» **Task goal**
Filter this data down to the lines that hold "board", and copy them.

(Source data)
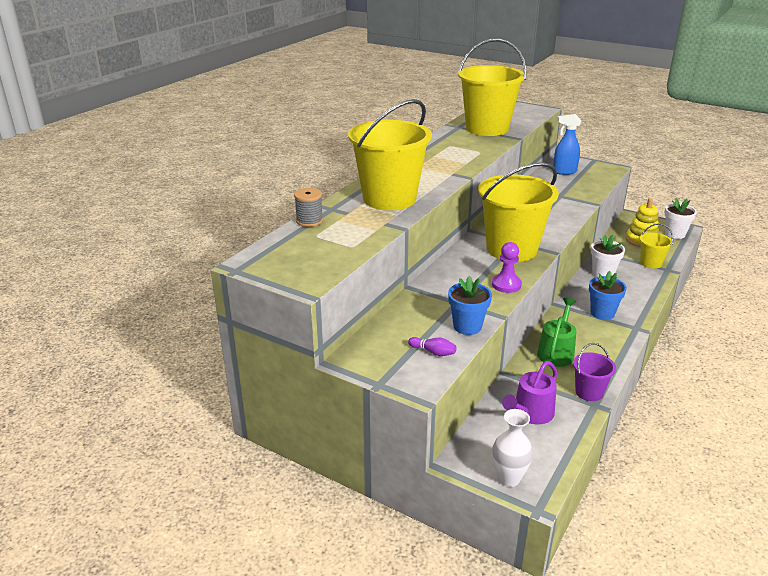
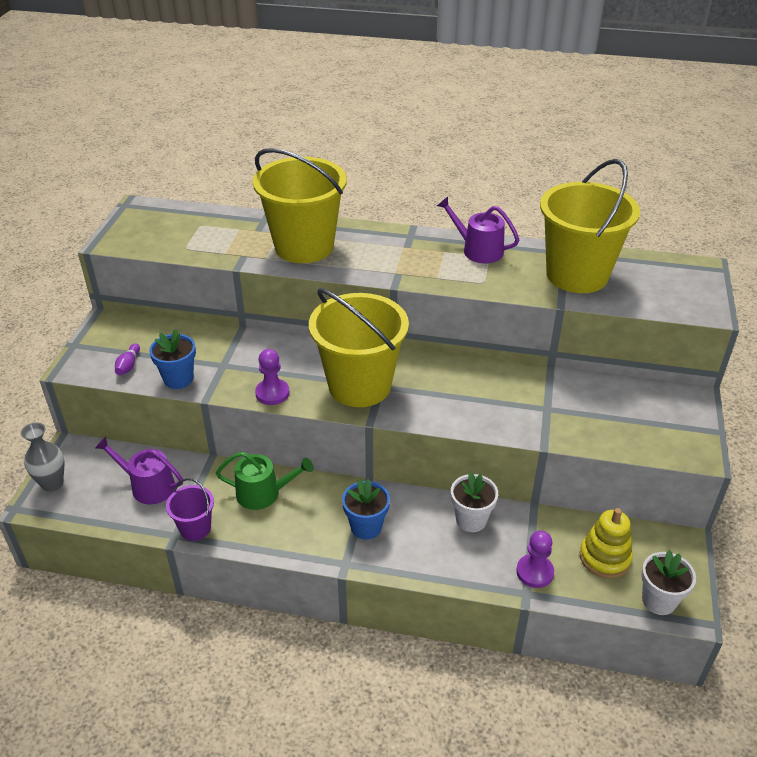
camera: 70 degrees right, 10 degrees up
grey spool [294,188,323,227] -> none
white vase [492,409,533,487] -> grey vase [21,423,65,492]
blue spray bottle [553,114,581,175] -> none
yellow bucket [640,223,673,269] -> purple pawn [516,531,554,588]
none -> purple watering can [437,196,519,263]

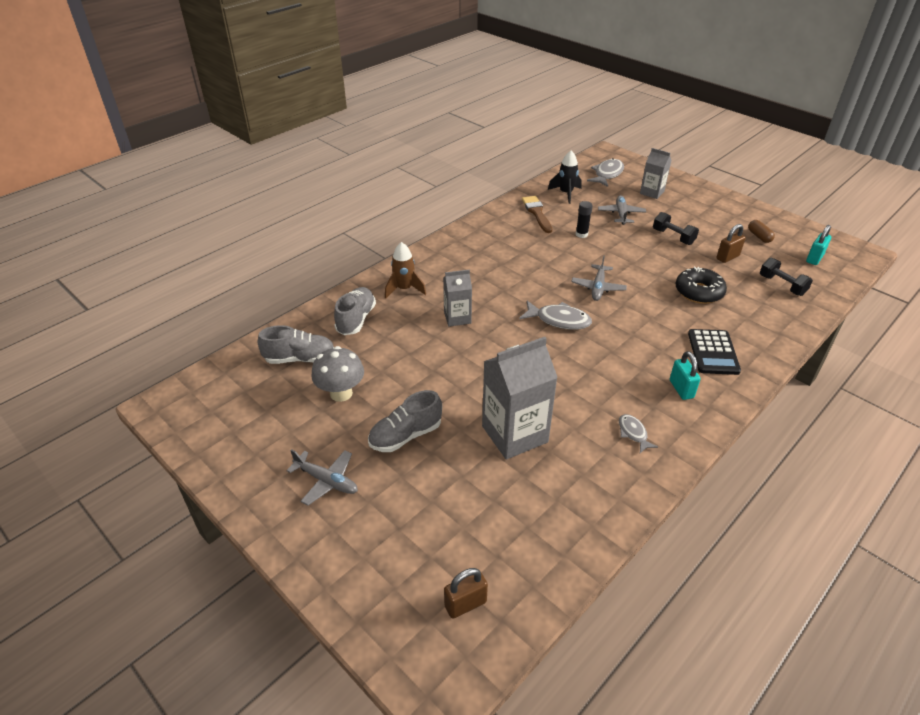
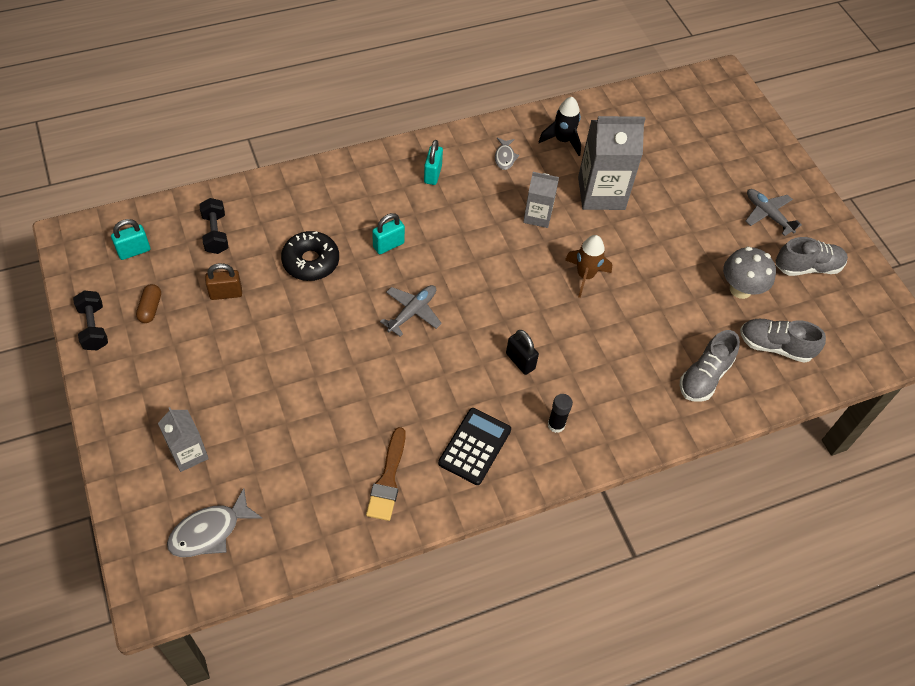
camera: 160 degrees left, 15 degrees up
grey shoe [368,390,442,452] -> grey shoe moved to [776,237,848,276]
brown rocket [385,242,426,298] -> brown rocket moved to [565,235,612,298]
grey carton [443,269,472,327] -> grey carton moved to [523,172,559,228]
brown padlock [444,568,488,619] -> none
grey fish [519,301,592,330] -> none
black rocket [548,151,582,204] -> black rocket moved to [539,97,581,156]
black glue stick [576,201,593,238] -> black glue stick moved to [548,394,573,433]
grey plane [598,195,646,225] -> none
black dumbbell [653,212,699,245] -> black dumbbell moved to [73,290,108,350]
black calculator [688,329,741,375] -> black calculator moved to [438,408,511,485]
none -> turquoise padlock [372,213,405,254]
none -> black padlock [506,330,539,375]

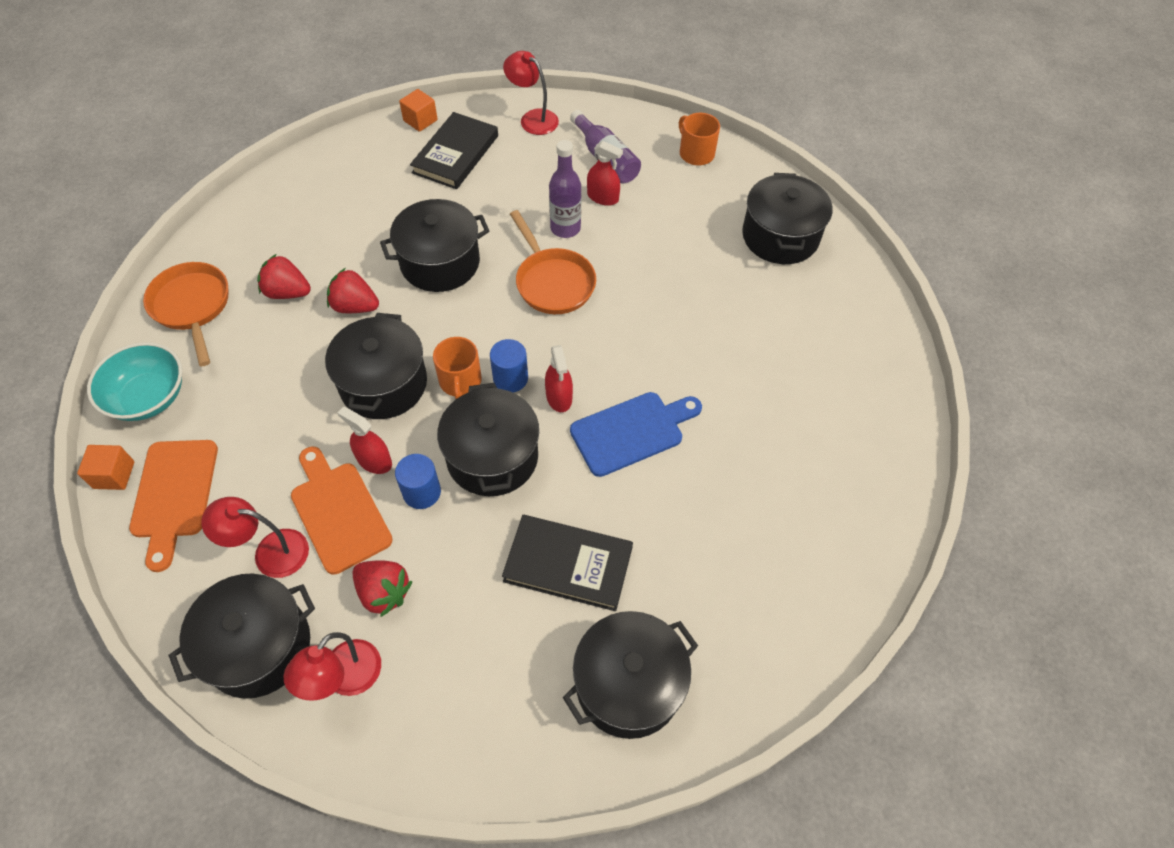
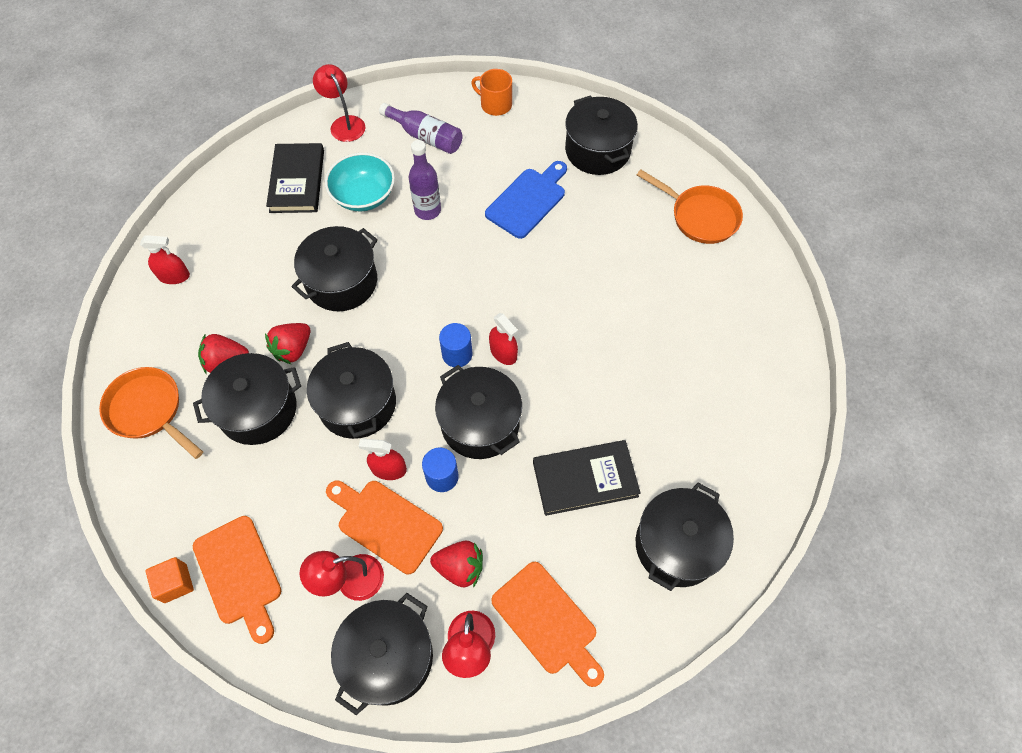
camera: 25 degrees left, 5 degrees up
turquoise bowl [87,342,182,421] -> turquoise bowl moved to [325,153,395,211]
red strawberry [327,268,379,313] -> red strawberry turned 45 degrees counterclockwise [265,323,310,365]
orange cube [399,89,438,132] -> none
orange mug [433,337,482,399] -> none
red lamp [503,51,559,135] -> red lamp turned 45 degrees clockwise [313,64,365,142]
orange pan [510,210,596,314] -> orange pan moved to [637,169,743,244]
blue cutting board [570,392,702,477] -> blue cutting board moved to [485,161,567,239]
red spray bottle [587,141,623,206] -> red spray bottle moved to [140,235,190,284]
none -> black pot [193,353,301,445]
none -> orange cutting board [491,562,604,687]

» **Finished exercise**
blue cutting board [570,392,702,477] -> blue cutting board moved to [485,161,567,239]
none -> orange cutting board [491,562,604,687]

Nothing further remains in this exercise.